■ Exercise goal
Repeat exactly, please, the opening lines of the data below, through and including the line where "MIC1 pin GND: GND -> none" sits.
*** Begin section ***
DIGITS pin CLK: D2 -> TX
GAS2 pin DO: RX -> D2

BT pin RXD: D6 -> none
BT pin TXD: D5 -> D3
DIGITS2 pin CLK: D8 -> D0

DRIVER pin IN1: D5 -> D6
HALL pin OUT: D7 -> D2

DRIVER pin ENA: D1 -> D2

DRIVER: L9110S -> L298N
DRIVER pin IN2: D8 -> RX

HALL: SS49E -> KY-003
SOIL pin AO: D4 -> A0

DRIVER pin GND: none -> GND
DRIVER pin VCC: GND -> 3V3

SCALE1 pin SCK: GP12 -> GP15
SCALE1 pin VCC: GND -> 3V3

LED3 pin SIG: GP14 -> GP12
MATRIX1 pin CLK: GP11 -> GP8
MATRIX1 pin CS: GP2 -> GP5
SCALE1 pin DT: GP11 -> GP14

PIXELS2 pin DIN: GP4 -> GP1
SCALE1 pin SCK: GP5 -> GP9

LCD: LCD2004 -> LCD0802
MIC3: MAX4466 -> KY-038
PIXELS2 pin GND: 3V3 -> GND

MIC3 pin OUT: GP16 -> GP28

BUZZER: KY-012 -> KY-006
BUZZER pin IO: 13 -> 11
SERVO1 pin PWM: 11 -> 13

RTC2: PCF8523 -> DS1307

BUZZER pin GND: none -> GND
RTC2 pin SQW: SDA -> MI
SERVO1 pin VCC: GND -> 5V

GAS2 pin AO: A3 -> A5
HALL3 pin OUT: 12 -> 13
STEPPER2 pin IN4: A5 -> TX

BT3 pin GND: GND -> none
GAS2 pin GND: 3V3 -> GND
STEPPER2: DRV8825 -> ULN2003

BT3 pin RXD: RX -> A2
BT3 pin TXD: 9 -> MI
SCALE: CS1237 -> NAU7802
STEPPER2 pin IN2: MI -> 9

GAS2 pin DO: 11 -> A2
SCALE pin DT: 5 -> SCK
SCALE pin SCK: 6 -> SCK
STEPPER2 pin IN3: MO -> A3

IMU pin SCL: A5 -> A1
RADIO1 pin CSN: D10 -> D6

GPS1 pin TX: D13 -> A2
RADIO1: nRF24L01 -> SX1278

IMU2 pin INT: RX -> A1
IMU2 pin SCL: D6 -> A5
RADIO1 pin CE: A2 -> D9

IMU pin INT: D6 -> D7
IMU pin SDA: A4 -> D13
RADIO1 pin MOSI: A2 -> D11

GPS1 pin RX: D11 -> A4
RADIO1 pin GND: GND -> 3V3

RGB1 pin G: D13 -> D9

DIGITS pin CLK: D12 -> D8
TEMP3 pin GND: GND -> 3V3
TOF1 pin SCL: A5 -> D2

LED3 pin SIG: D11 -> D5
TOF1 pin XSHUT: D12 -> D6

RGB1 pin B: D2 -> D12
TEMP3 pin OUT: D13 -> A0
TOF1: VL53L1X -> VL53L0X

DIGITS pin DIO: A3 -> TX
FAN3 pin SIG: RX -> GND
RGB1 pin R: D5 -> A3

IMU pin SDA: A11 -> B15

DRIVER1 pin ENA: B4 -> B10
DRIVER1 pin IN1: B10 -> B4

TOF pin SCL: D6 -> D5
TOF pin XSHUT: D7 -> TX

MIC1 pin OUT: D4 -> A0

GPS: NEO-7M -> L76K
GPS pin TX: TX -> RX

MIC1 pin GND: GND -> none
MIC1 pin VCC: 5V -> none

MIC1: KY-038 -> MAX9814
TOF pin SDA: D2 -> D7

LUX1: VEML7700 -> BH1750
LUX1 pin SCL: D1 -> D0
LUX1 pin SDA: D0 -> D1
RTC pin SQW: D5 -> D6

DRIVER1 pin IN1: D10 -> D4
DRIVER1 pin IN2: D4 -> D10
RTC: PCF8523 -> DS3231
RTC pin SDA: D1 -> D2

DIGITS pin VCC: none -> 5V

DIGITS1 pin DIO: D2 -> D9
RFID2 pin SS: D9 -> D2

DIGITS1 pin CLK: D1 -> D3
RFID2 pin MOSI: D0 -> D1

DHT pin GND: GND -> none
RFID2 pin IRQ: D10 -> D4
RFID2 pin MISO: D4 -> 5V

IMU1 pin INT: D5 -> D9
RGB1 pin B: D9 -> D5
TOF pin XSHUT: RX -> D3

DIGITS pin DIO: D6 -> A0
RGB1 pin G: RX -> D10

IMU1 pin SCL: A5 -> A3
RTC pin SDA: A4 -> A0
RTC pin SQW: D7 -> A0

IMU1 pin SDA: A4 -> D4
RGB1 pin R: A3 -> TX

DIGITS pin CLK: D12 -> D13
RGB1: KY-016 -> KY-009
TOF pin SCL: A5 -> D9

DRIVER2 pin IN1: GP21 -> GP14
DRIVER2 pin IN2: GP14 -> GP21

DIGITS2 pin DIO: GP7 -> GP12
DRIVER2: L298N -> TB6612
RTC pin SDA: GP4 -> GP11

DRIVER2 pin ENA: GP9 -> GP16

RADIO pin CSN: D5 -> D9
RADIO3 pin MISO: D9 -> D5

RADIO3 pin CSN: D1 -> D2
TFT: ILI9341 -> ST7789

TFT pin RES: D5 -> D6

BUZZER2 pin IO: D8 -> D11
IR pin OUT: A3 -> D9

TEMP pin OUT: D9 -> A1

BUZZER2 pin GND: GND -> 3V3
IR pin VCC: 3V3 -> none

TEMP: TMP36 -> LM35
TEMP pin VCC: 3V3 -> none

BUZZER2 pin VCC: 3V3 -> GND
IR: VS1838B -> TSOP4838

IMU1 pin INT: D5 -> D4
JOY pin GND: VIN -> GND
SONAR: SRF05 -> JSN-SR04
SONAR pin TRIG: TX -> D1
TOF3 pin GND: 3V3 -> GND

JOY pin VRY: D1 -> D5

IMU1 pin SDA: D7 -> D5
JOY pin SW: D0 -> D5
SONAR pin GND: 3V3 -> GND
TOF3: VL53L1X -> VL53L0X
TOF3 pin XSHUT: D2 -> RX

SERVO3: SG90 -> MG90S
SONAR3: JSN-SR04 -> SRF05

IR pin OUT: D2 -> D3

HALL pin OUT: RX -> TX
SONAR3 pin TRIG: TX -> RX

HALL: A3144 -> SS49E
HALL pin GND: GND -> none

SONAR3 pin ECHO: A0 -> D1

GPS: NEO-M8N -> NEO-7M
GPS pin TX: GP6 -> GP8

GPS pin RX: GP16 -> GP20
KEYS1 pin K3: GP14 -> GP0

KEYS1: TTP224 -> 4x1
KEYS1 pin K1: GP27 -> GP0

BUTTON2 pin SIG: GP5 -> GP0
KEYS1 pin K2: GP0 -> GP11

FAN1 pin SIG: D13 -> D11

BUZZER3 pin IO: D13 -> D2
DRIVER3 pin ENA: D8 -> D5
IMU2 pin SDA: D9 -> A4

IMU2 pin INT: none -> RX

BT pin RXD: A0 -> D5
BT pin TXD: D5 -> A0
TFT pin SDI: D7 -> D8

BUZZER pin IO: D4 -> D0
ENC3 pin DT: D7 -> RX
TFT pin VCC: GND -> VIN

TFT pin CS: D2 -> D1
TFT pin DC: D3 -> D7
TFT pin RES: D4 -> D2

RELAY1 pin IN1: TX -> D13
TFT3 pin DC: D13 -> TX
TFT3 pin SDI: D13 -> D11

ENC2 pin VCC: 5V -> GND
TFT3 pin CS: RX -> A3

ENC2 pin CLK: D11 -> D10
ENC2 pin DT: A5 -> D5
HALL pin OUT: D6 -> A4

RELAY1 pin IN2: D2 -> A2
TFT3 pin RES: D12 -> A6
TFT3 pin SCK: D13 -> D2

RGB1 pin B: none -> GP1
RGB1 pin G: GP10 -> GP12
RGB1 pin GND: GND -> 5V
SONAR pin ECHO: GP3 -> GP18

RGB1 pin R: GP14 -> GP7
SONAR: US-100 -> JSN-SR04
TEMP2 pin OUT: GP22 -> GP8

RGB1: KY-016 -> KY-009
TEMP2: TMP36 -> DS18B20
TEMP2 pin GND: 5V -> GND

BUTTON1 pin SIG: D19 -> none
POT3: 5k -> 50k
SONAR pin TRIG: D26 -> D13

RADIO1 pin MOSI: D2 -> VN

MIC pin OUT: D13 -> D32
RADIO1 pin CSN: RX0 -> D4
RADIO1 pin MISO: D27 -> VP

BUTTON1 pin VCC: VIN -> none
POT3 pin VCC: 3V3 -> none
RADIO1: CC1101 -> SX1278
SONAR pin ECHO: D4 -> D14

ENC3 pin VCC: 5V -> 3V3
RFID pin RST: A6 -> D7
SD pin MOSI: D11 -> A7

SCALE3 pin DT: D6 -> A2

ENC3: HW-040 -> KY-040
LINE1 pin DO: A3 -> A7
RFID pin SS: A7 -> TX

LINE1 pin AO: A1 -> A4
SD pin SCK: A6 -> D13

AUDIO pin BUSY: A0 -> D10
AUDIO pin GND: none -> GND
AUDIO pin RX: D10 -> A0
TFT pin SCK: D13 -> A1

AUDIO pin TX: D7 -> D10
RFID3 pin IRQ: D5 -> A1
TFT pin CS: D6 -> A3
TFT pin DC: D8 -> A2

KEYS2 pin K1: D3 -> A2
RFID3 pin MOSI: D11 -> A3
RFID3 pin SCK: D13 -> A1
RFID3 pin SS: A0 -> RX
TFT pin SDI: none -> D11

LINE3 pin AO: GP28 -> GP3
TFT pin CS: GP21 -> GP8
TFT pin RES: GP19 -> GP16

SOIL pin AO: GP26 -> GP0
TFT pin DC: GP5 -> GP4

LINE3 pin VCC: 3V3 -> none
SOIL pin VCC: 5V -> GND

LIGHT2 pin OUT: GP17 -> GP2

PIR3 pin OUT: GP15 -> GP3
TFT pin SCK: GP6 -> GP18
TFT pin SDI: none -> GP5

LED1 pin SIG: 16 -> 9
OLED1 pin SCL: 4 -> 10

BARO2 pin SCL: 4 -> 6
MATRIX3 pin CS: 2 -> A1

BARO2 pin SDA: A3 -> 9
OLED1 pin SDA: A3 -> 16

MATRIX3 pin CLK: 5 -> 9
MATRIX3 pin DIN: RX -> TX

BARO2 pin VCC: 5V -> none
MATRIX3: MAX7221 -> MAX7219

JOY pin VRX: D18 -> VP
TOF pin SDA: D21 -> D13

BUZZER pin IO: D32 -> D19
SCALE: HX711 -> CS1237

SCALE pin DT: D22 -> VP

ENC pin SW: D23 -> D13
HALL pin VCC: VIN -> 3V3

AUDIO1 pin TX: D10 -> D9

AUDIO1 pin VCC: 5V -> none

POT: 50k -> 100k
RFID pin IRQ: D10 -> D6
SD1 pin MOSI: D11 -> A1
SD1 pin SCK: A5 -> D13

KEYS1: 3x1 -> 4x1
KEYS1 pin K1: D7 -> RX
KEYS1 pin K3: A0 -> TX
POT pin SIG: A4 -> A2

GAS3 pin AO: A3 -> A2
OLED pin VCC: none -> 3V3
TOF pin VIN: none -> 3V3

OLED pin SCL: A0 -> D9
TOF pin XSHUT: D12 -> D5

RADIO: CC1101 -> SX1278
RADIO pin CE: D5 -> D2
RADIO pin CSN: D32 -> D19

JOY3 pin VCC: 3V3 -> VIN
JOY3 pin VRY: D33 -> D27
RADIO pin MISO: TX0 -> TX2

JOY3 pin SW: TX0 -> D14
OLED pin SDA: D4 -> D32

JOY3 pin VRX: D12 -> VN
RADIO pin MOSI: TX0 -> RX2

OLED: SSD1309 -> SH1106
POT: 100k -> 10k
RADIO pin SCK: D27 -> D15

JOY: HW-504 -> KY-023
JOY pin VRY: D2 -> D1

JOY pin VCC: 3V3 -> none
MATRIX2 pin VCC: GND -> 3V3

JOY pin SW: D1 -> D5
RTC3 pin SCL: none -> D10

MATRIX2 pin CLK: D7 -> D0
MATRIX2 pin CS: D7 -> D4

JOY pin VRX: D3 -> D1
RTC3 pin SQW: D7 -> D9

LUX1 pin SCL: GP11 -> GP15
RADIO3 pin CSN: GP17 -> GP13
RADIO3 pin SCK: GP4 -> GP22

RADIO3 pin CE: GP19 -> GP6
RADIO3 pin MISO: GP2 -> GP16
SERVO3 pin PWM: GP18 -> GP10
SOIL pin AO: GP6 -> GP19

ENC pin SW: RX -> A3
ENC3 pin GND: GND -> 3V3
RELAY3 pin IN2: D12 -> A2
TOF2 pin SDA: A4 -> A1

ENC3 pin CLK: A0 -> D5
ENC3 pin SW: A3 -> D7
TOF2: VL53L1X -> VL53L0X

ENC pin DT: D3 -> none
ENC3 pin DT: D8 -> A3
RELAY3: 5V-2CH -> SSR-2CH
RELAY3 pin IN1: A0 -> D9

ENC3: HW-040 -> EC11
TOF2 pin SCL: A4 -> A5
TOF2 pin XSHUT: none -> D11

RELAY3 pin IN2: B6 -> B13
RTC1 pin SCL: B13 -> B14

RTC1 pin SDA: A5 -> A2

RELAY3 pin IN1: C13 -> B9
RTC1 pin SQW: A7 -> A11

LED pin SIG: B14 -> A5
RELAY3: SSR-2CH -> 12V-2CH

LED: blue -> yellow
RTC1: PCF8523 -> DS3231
*** End section ***
■ Result
DIGITS pin CLK: D2 -> TX
GAS2 pin DO: RX -> D2

BT pin RXD: D6 -> none
BT pin TXD: D5 -> D3
DIGITS2 pin CLK: D8 -> D0

DRIVER pin IN1: D5 -> D6
HALL pin OUT: D7 -> D2

DRIVER pin ENA: D1 -> D2

DRIVER: L9110S -> L298N
DRIVER pin IN2: D8 -> RX

HALL: SS49E -> KY-003
SOIL pin AO: D4 -> A0

DRIVER pin GND: none -> GND
DRIVER pin VCC: GND -> 3V3

SCALE1 pin SCK: GP12 -> GP15
SCALE1 pin VCC: GND -> 3V3

LED3 pin SIG: GP14 -> GP12
MATRIX1 pin CLK: GP11 -> GP8
MATRIX1 pin CS: GP2 -> GP5
SCALE1 pin DT: GP11 -> GP14

PIXELS2 pin DIN: GP4 -> GP1
SCALE1 pin SCK: GP5 -> GP9

LCD: LCD2004 -> LCD0802
MIC3: MAX4466 -> KY-038
PIXELS2 pin GND: 3V3 -> GND

MIC3 pin OUT: GP16 -> GP28

BUZZER: KY-012 -> KY-006
BUZZER pin IO: 13 -> 11
SERVO1 pin PWM: 11 -> 13

RTC2: PCF8523 -> DS1307

BUZZER pin GND: none -> GND
RTC2 pin SQW: SDA -> MI
SERVO1 pin VCC: GND -> 5V

GAS2 pin AO: A3 -> A5
HALL3 pin OUT: 12 -> 13
STEPPER2 pin IN4: A5 -> TX

BT3 pin GND: GND -> none
GAS2 pin GND: 3V3 -> GND
STEPPER2: DRV8825 -> ULN2003

BT3 pin RXD: RX -> A2
BT3 pin TXD: 9 -> MI
SCALE: CS1237 -> NAU7802
STEPPER2 pin IN2: MI -> 9

GAS2 pin DO: 11 -> A2
SCALE pin DT: 5 -> SCK
SCALE pin SCK: 6 -> SCK
STEPPER2 pin IN3: MO -> A3

IMU pin SCL: A5 -> A1
RADIO1 pin CSN: D10 -> D6

GPS1 pin TX: D13 -> A2
RADIO1: nRF24L01 -> SX1278

IMU2 pin INT: RX -> A1
IMU2 pin SCL: D6 -> A5
RADIO1 pin CE: A2 -> D9

IMU pin INT: D6 -> D7
IMU pin SDA: A4 -> D13
RADIO1 pin MOSI: A2 -> D11

GPS1 pin RX: D11 -> A4
RADIO1 pin GND: GND -> 3V3

RGB1 pin G: D13 -> D9

DIGITS pin CLK: D12 -> D8
TEMP3 pin GND: GND -> 3V3
TOF1 pin SCL: A5 -> D2

LED3 pin SIG: D11 -> D5
TOF1 pin XSHUT: D12 -> D6

RGB1 pin B: D2 -> D12
TEMP3 pin OUT: D13 -> A0
TOF1: VL53L1X -> VL53L0X

DIGITS pin DIO: A3 -> TX
FAN3 pin SIG: RX -> GND
RGB1 pin R: D5 -> A3

IMU pin SDA: A11 -> B15

DRIVER1 pin ENA: B4 -> B10
DRIVER1 pin IN1: B10 -> B4

TOF pin SCL: D6 -> D5
TOF pin XSHUT: D7 -> TX

MIC1 pin OUT: D4 -> A0

GPS: NEO-7M -> L76K
GPS pin TX: TX -> RX

MIC1 pin GND: GND -> none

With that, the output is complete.